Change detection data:

================

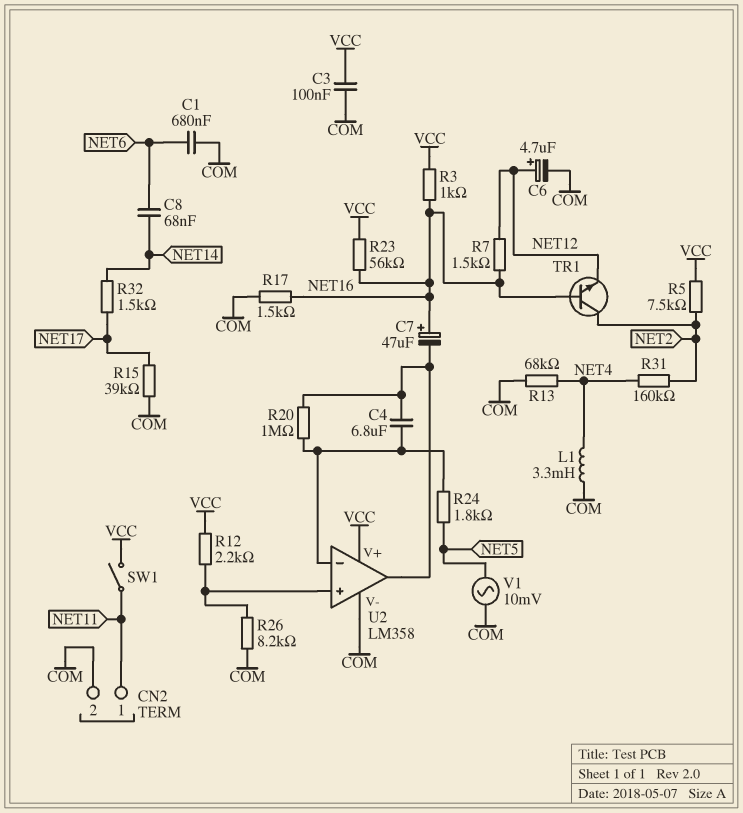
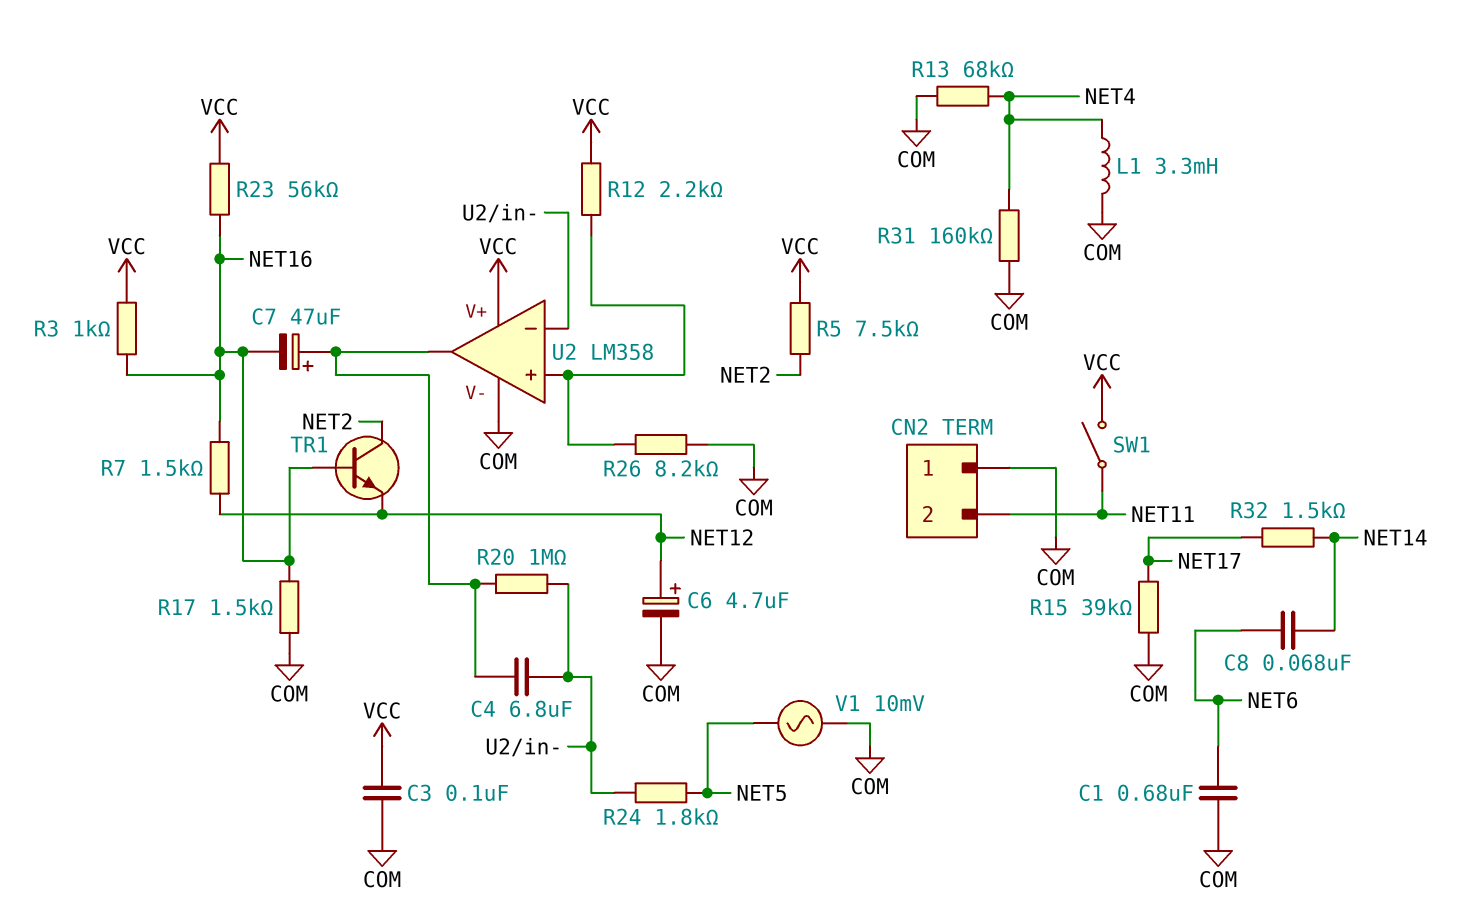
C7: 47uF (plus NET16, minus U2/out) -> 47uF (plus U2/out, minus NET16)
CN2 pin 1: NET11 -> COM
CN2 pin 2: COM -> NET11
R31: 160k (NET2, NET4) -> 160k (COM, NET4)

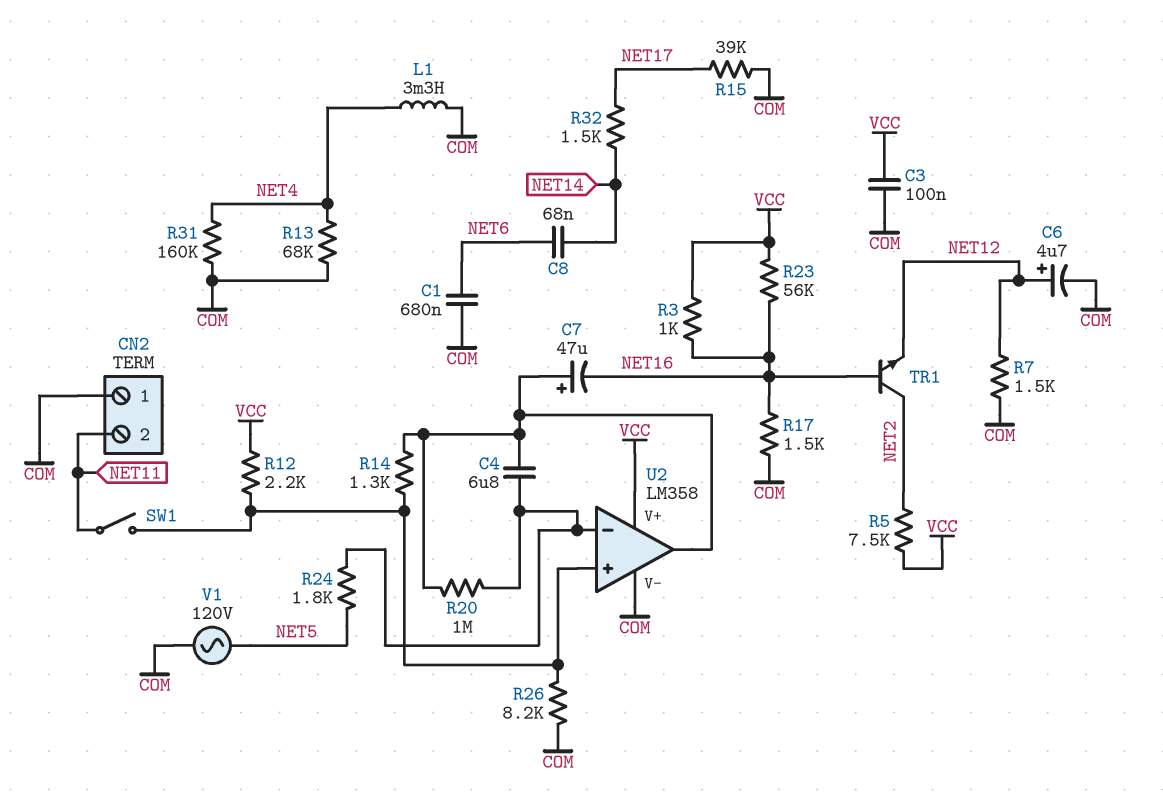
R7: 1.5k (NET12, NET16) -> 1.5k (COM, NET12)
R14: none -> 1.3k (U2/in+, U2/out)
SW1: switch (NET11, VCC) -> switch (NET11, U2/in+)
V1: AC 10mV (COM, NET5) -> AC 120V (COM, NET5)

================

Exercise aim >>
What is needed is an exact repeat of the lines from the one containing "CN2 pin 2: COM -> NET11" through the last line of the records above, both included, with pictures left out.

Exercise result >>
CN2 pin 2: COM -> NET11
R31: 160k (NET2, NET4) -> 160k (COM, NET4)

R7: 1.5k (NET12, NET16) -> 1.5k (COM, NET12)
R14: none -> 1.3k (U2/in+, U2/out)
SW1: switch (NET11, VCC) -> switch (NET11, U2/in+)
V1: AC 10mV (COM, NET5) -> AC 120V (COM, NET5)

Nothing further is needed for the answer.